RECORDS SHOWN Start Marker
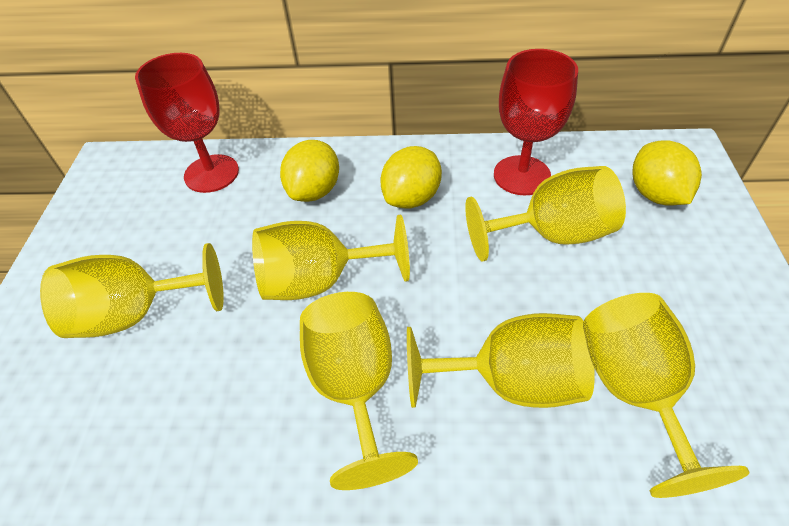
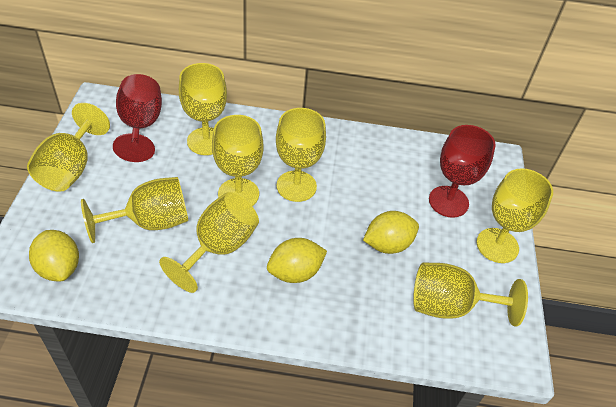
yellow goblet: 6 -> 8

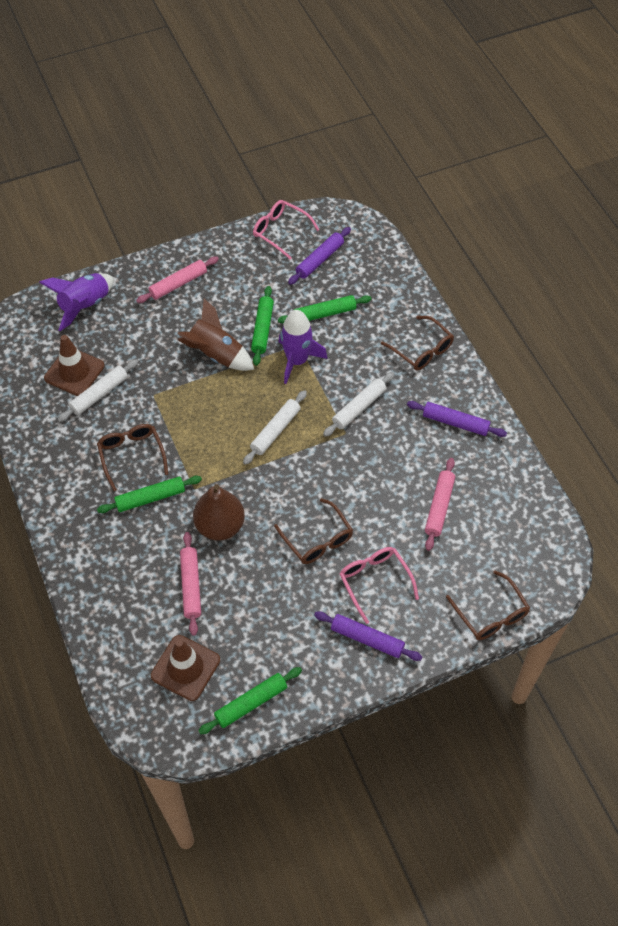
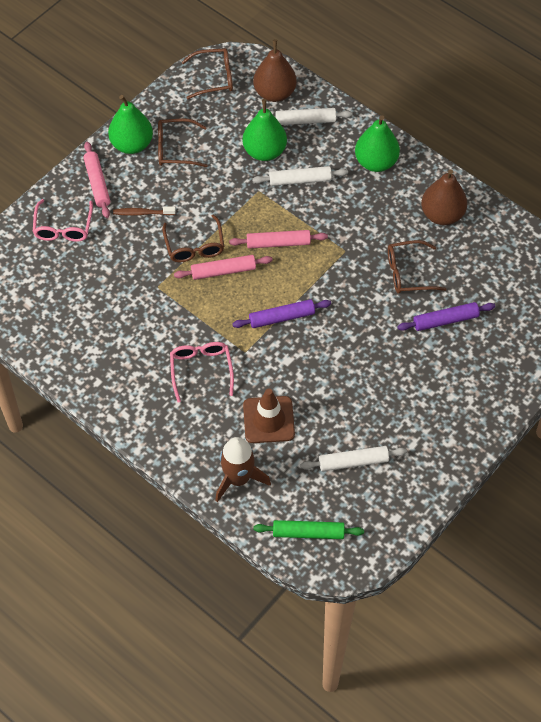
brown pear: 1 -> 2
brown toothbrush: 0 -> 1
brown traffic cone: 2 -> 1
green pear: 0 -> 3
green rolling pin: 4 -> 1
purple rocket: 2 -> 0
purple rolling pin: 3 -> 2

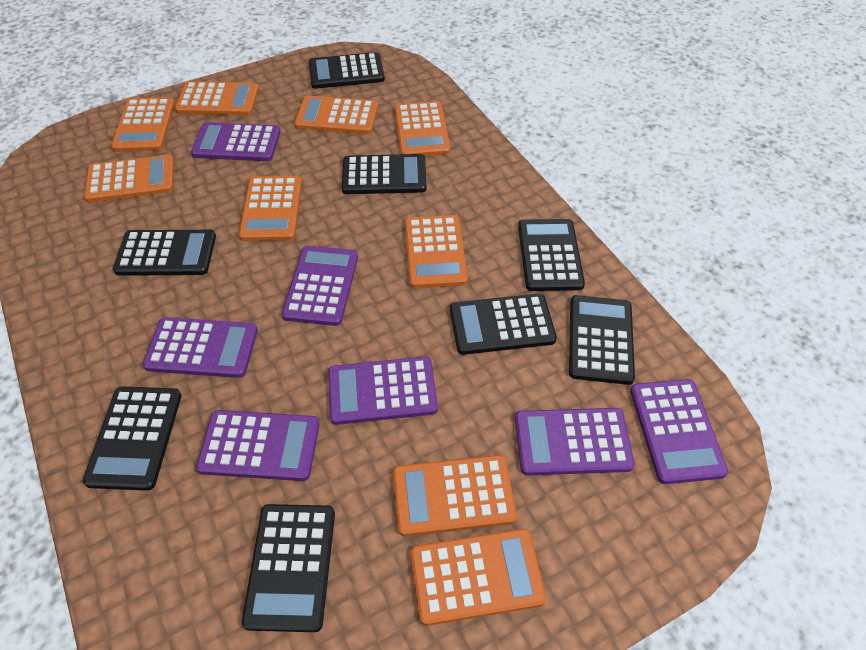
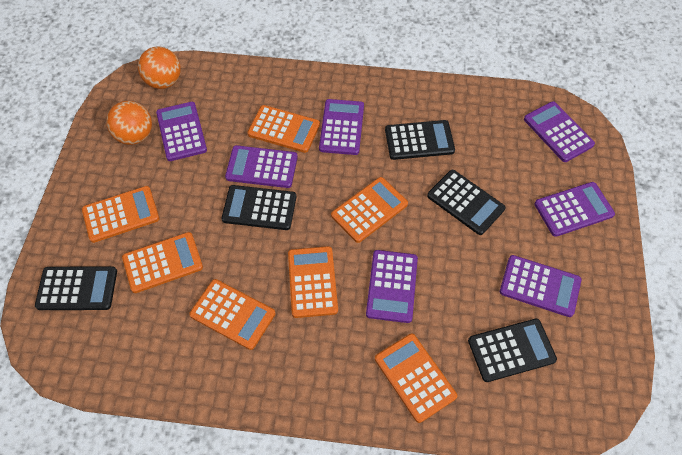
black calculator: 8 -> 5
orange ball: 0 -> 2
orange calculator: 9 -> 7

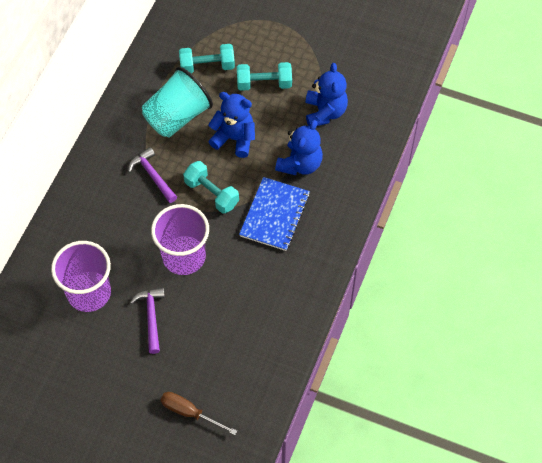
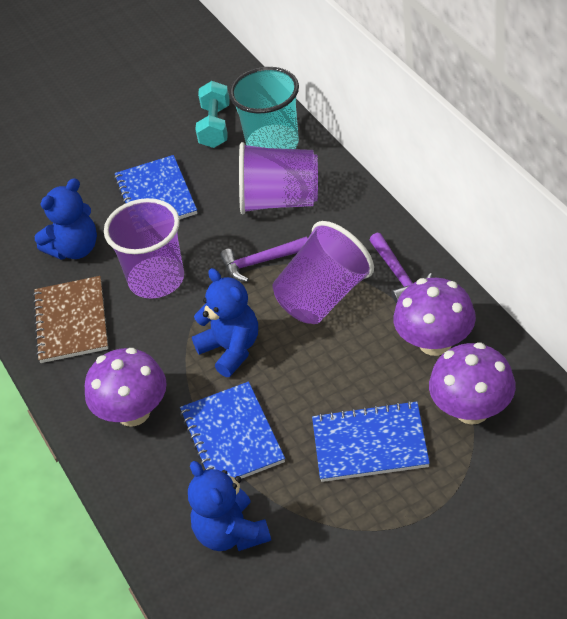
blue notebook: 1 -> 3
brown notebook: 0 -> 1
brown screwdriver: 1 -> 0
purple cup: 2 -> 3
purple mushroom: 0 -> 3
turquoise dumbbell: 3 -> 1

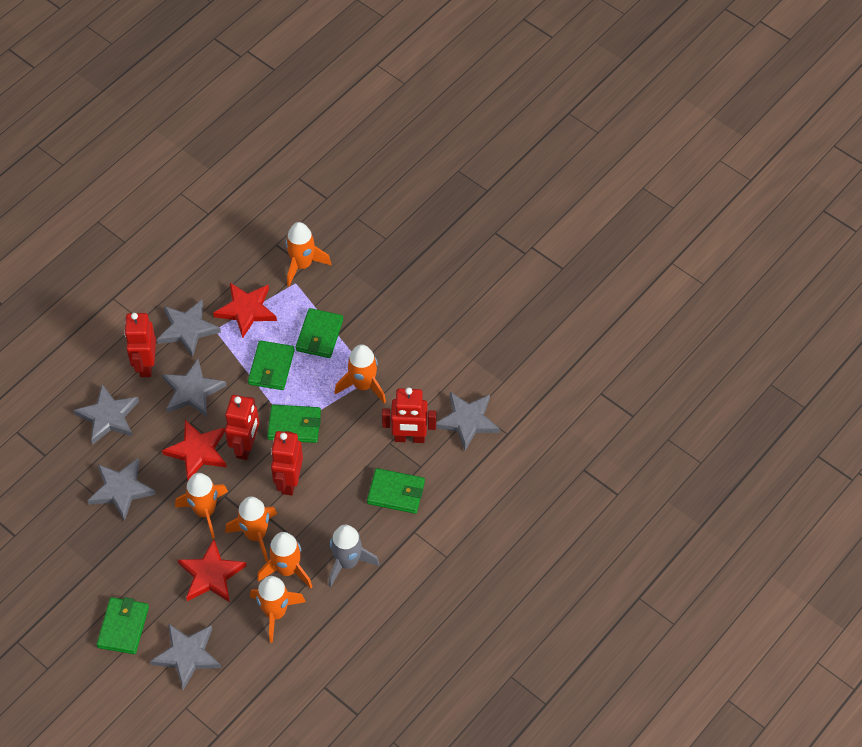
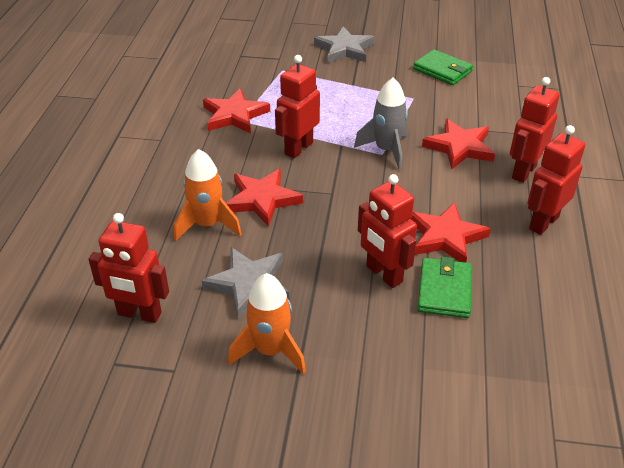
green wallet: 5 -> 2
grey star: 6 -> 2
orange rocket: 6 -> 2
red robot: 4 -> 5
red star: 3 -> 4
RECORDS SHOWN End Marker
# DIRECTIONS
Leaving the pictures behind, return every line above exactly.

# ANSWER TO THIS EXERCISE
yellow goblet: 6 -> 8

brown pear: 1 -> 2
brown toothbrush: 0 -> 1
brown traffic cone: 2 -> 1
green pear: 0 -> 3
green rolling pin: 4 -> 1
purple rocket: 2 -> 0
purple rolling pin: 3 -> 2

black calculator: 8 -> 5
orange ball: 0 -> 2
orange calculator: 9 -> 7

blue notebook: 1 -> 3
brown notebook: 0 -> 1
brown screwdriver: 1 -> 0
purple cup: 2 -> 3
purple mushroom: 0 -> 3
turquoise dumbbell: 3 -> 1

green wallet: 5 -> 2
grey star: 6 -> 2
orange rocket: 6 -> 2
red robot: 4 -> 5
red star: 3 -> 4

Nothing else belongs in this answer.